/---
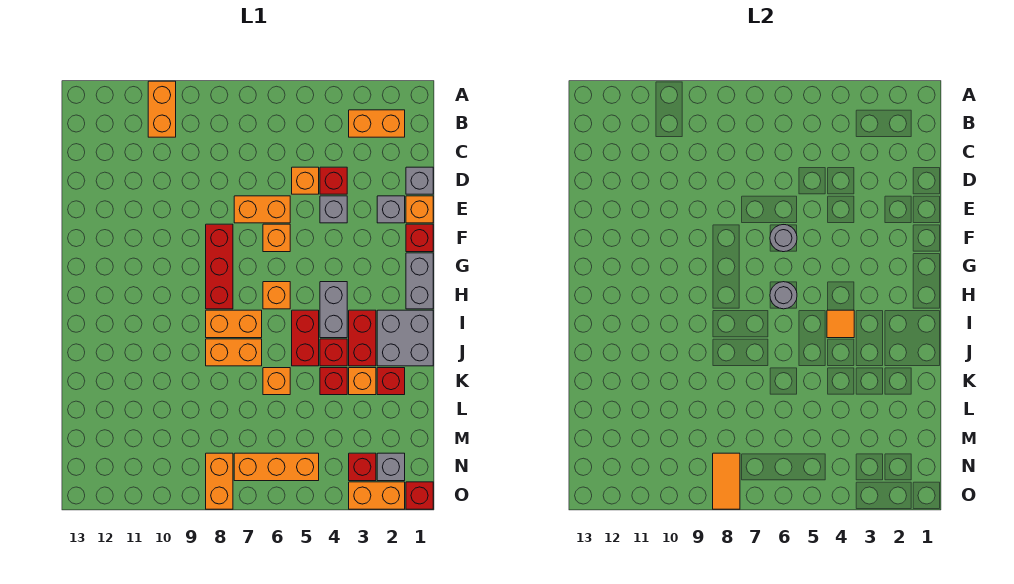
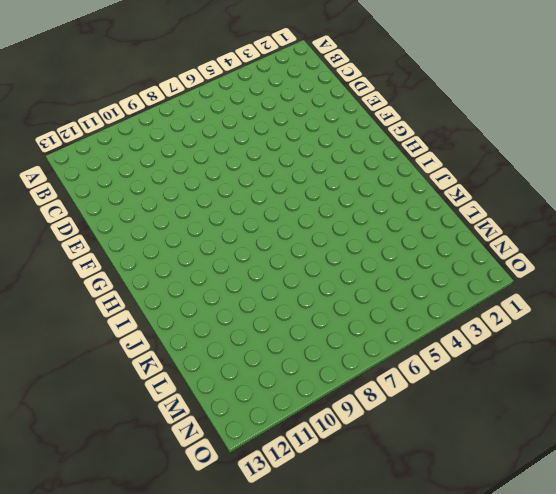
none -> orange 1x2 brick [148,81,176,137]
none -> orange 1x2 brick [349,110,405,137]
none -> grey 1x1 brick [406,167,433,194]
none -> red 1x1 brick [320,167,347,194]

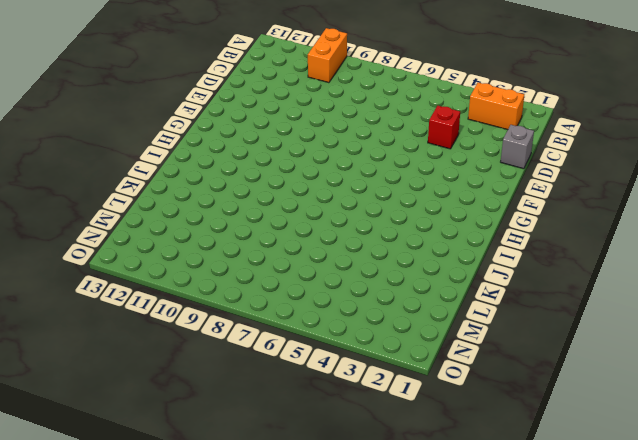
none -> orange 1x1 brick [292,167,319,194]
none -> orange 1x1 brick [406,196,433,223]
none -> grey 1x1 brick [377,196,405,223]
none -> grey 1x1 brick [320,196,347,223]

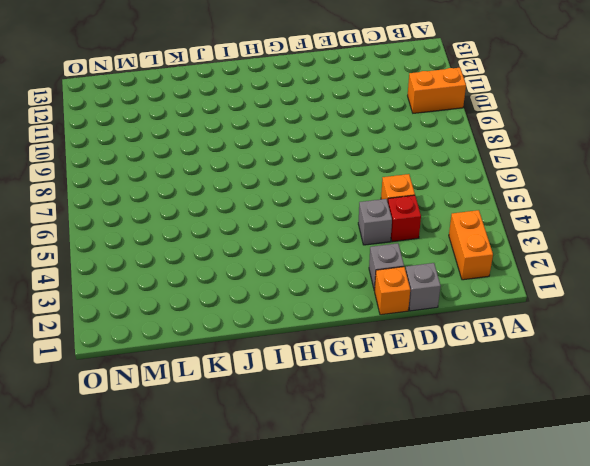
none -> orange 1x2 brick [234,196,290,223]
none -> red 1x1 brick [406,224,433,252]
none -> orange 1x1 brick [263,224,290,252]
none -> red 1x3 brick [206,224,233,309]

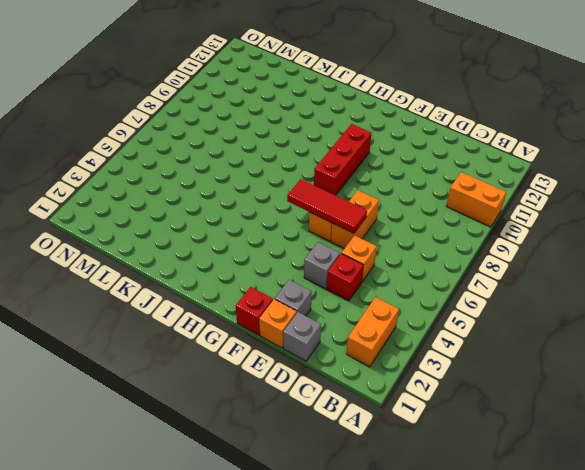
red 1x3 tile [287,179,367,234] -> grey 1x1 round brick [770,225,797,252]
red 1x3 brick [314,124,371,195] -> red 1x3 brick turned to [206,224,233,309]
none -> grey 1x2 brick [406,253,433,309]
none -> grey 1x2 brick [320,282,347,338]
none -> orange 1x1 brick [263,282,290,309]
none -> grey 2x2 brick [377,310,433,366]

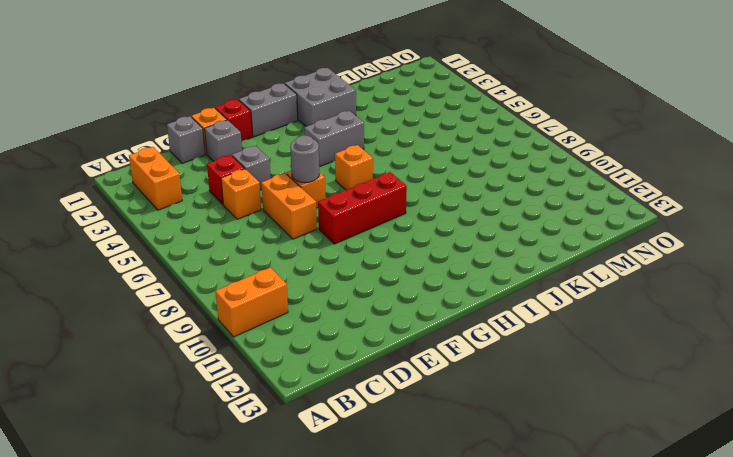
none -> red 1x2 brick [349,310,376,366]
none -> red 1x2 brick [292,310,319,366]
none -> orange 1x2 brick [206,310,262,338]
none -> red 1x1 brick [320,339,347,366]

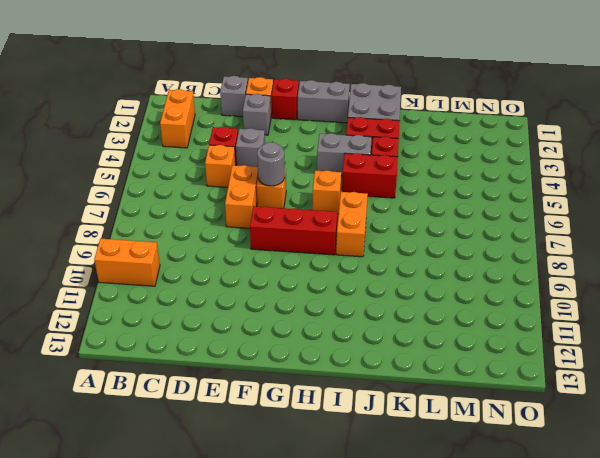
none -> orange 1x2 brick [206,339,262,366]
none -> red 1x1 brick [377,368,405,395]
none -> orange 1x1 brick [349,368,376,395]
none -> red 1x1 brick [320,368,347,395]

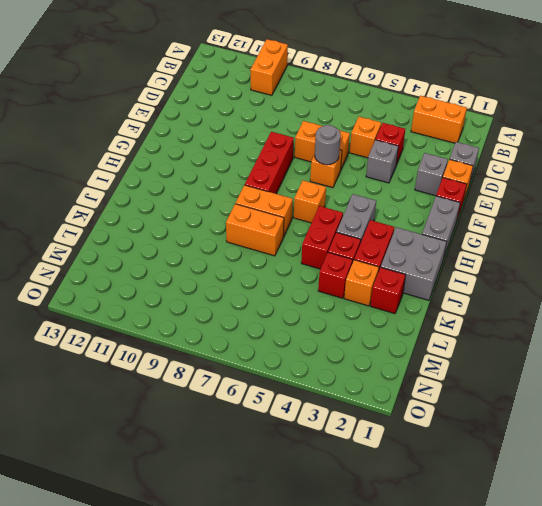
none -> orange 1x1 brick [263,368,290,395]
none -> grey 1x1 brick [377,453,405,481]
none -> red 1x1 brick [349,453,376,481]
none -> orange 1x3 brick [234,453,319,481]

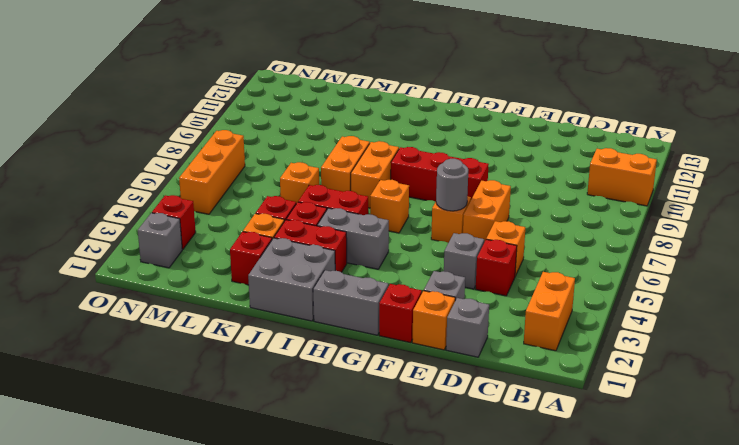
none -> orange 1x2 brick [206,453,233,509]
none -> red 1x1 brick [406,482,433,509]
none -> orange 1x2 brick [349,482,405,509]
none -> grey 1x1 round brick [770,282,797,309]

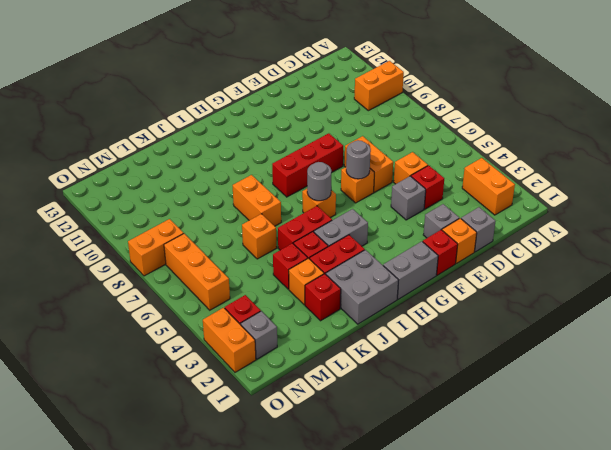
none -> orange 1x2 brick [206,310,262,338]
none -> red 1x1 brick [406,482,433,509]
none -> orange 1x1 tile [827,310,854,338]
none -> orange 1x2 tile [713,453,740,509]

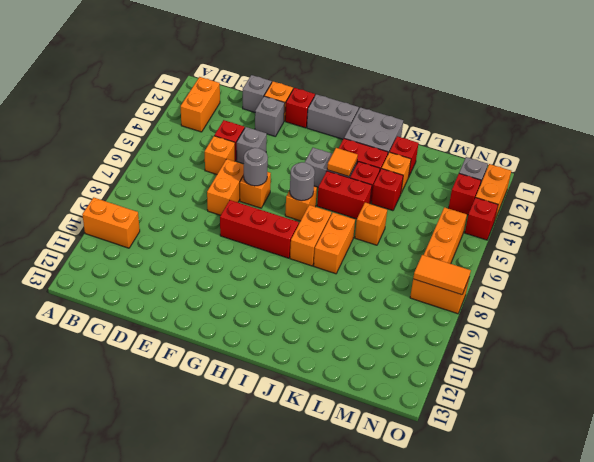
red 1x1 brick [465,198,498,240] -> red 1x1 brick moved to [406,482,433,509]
\---
/---
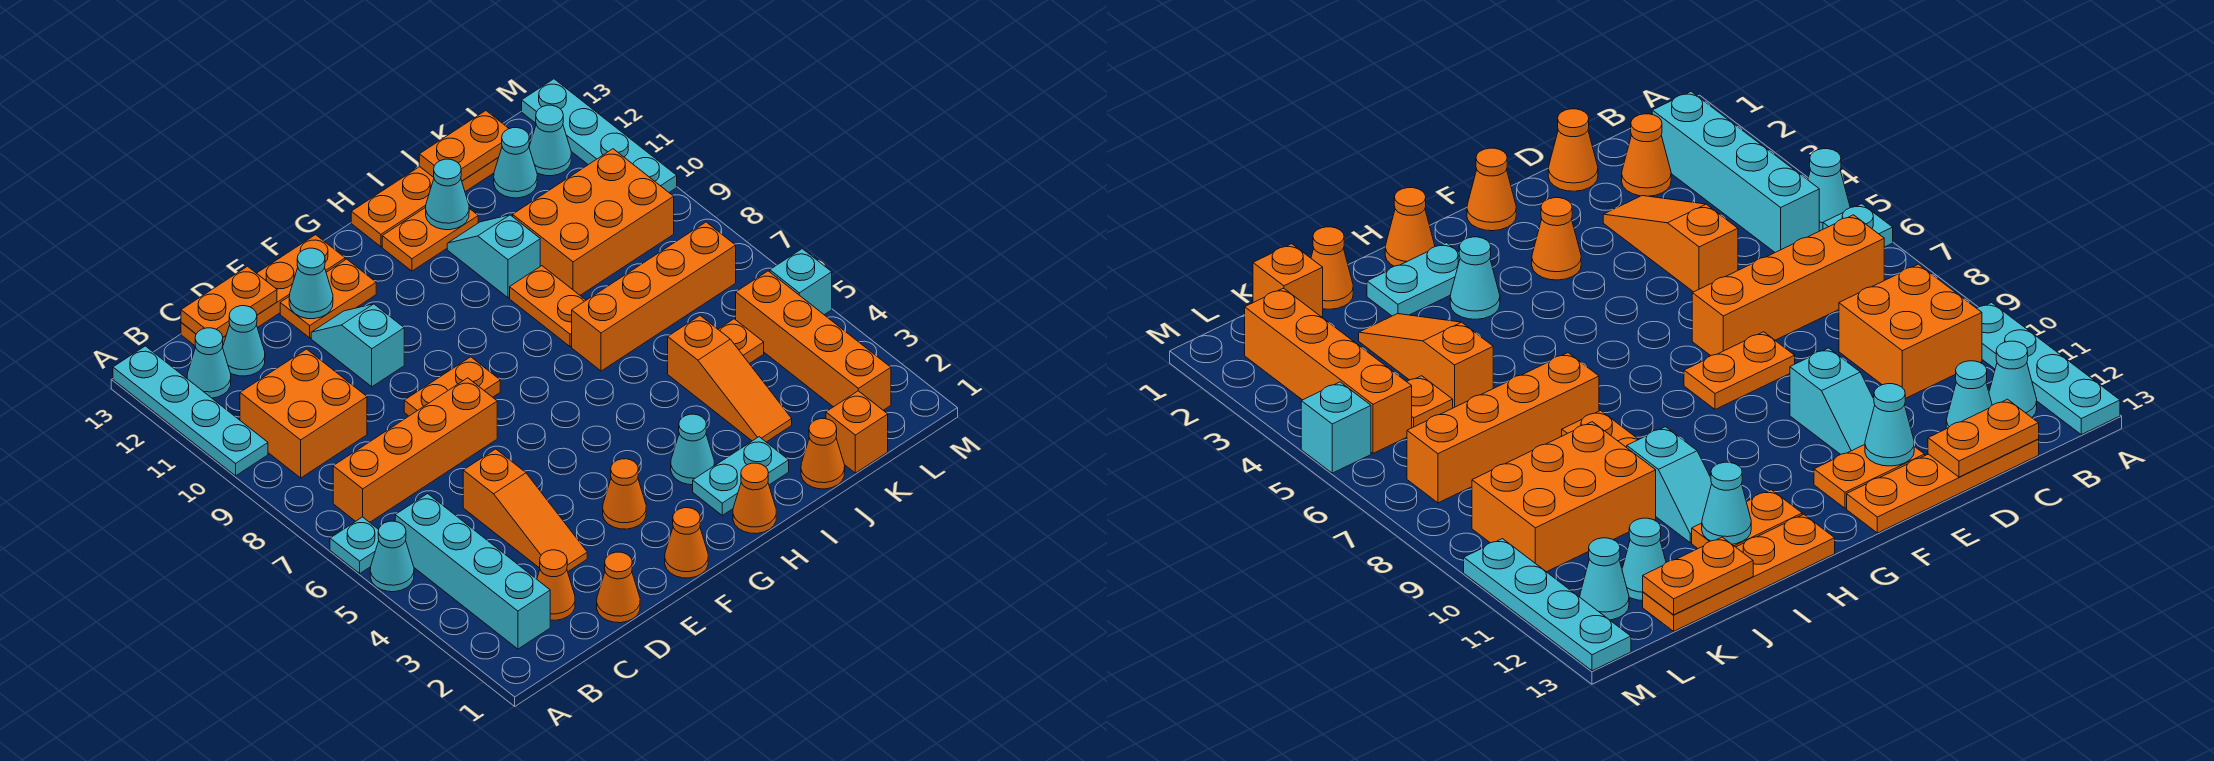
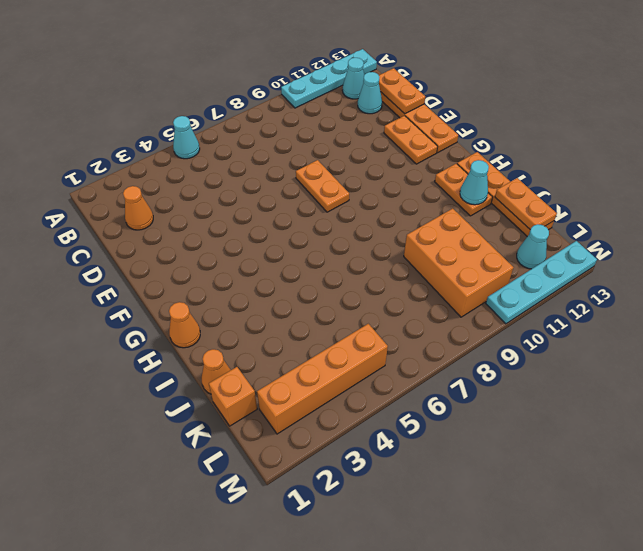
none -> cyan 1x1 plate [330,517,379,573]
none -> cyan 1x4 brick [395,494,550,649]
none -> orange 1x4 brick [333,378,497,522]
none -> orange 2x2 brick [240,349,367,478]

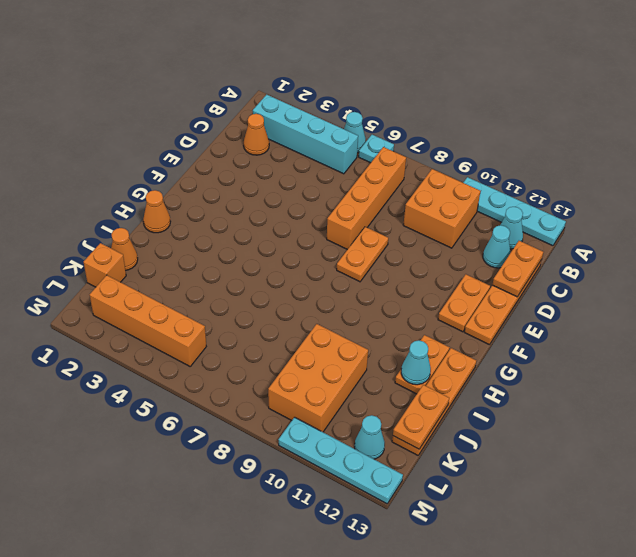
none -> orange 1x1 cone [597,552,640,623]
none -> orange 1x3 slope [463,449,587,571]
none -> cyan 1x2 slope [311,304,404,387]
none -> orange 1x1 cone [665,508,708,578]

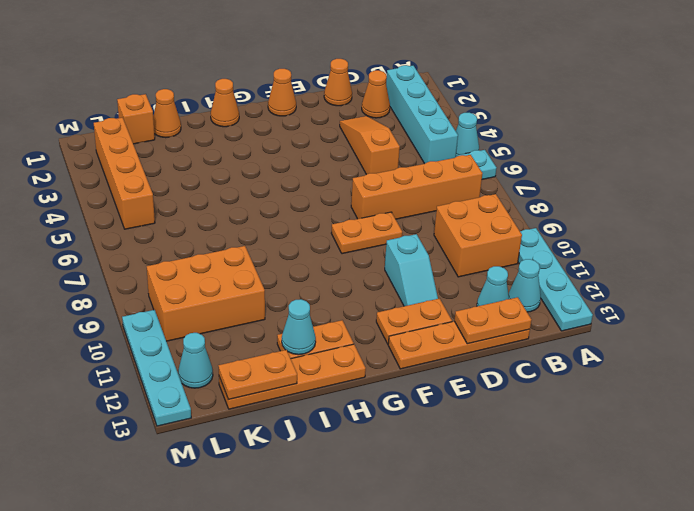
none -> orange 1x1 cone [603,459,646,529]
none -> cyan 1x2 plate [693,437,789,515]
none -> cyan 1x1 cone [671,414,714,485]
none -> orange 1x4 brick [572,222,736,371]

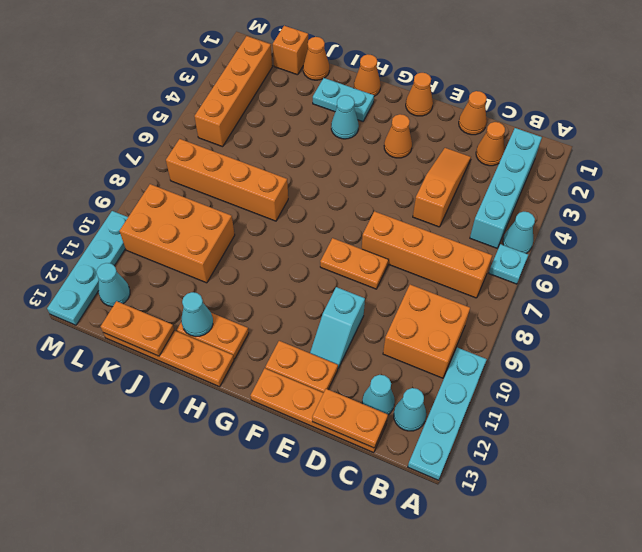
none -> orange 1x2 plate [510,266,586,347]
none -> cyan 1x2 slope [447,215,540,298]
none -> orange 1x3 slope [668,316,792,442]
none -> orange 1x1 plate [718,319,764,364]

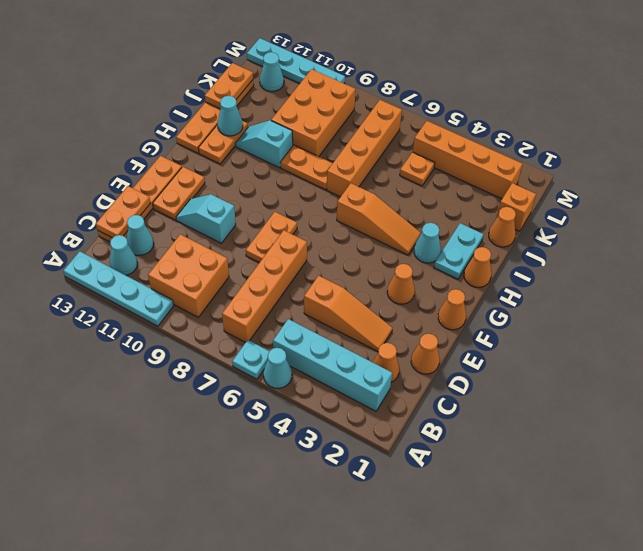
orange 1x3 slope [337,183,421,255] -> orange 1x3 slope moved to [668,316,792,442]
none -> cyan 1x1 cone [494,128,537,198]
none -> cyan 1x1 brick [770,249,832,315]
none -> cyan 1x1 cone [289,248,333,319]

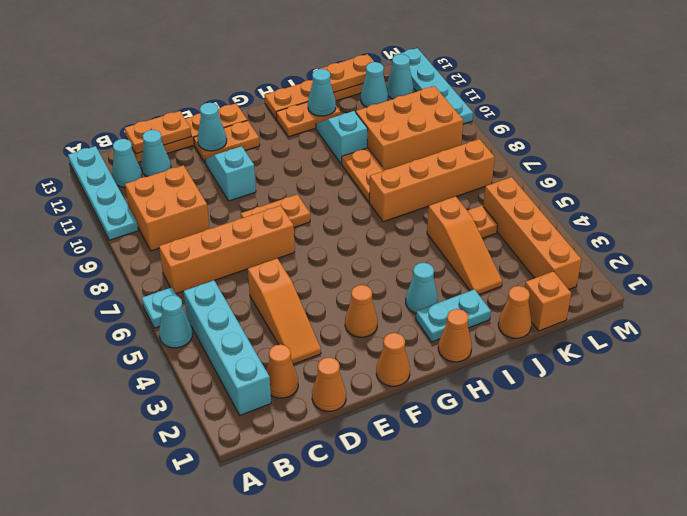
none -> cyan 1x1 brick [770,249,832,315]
\---
• _Exercise instructions_:
The response must give every line from the material above that holds the string "plate".

• _Reply_:
none -> cyan 1x1 plate [330,517,379,573]
none -> cyan 1x2 plate [693,437,789,515]
none -> orange 1x2 plate [510,266,586,347]
none -> orange 1x1 plate [718,319,764,364]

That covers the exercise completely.